TO DO: Find each line with the string "Outline" and report it.

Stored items
──────────────────────────────

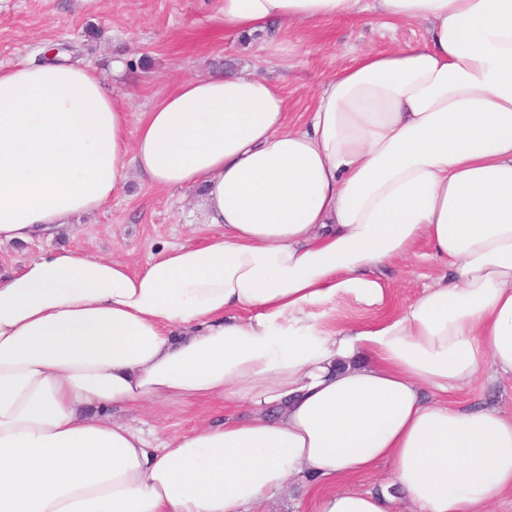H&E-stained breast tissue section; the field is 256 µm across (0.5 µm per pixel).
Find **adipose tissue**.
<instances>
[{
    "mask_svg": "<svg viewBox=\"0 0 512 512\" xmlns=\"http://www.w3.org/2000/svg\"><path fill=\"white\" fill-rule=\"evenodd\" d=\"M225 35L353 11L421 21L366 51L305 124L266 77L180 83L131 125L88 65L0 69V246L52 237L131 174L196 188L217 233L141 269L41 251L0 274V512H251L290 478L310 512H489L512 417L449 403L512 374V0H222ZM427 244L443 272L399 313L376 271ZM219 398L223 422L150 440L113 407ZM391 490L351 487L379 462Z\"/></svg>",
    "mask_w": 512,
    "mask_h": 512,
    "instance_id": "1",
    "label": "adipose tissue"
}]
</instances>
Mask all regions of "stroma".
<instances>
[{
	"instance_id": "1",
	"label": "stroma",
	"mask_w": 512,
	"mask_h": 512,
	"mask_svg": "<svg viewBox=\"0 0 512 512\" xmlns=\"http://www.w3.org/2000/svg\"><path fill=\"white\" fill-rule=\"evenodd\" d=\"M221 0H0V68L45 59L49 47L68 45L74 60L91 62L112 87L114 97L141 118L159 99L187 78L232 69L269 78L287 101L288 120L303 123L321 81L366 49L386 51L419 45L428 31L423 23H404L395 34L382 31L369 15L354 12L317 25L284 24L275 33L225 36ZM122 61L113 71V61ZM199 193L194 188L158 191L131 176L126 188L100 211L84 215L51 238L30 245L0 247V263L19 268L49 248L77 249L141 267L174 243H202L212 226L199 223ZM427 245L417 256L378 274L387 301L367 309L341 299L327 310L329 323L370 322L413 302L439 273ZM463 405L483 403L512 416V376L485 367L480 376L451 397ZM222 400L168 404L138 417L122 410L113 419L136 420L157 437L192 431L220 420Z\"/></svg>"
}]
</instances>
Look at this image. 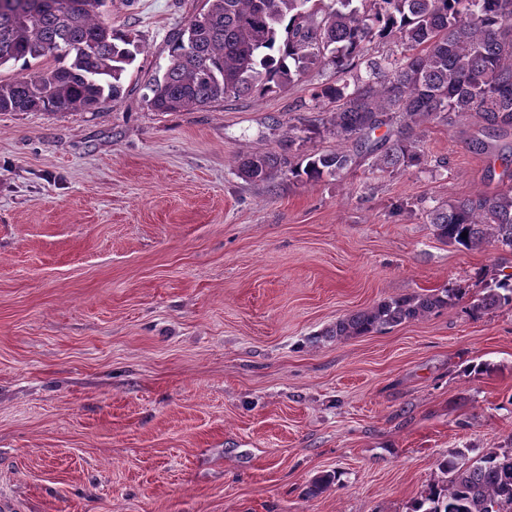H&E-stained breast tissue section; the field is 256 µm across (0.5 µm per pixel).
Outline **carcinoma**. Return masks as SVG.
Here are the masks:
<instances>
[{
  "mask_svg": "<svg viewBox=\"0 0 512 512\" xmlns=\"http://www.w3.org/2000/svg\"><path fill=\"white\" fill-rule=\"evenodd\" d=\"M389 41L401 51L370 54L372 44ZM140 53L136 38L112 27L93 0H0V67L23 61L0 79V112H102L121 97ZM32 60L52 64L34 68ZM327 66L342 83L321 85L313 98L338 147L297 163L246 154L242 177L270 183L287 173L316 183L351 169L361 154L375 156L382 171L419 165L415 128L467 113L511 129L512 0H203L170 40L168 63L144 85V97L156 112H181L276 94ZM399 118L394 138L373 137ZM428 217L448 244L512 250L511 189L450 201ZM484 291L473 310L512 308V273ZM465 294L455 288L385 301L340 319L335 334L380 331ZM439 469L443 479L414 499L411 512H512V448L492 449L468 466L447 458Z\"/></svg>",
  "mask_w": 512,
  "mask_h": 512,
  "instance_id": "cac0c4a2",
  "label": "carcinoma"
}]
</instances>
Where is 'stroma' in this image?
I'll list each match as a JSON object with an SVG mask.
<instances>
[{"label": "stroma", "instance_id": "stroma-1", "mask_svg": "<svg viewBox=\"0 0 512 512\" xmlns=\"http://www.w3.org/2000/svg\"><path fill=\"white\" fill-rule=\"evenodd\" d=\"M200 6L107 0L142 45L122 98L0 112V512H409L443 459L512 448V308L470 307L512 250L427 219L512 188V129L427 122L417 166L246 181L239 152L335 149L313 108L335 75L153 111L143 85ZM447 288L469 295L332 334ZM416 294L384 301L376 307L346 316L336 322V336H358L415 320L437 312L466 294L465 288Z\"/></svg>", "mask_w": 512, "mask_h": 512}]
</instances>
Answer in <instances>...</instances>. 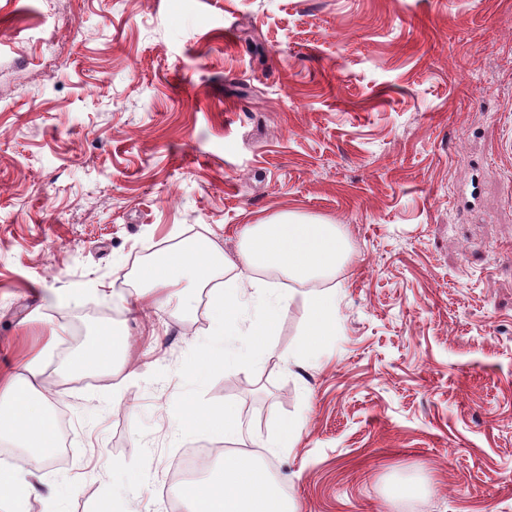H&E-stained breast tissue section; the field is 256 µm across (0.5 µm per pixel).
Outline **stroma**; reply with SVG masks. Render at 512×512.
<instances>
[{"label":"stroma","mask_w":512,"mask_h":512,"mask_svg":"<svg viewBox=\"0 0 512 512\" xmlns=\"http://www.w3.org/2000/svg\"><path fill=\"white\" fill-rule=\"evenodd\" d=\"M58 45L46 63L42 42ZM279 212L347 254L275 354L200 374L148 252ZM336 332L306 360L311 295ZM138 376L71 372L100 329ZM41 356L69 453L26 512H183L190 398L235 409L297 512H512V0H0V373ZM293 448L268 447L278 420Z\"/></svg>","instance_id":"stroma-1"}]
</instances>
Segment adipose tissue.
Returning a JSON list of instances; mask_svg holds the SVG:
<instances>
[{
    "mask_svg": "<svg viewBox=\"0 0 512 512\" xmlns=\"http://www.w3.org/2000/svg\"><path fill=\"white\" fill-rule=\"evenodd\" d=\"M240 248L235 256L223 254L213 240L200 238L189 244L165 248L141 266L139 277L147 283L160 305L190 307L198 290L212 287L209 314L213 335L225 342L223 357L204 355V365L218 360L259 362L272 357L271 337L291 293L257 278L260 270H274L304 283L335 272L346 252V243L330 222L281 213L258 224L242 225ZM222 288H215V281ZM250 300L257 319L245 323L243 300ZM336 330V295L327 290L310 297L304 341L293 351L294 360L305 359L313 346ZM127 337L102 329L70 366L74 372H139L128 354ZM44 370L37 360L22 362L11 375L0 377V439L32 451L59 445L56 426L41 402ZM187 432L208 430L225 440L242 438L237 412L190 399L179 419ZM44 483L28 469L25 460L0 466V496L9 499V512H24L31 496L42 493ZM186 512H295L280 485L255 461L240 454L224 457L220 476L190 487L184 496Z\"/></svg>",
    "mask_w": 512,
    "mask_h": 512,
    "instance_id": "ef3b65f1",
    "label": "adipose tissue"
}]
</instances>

──────────────────────────────

SOLUTION BELOW:
Outline **carcinoma**. Return masks as SVG.
Outline **stroma**; reply with SVG masks. Render at 512×512.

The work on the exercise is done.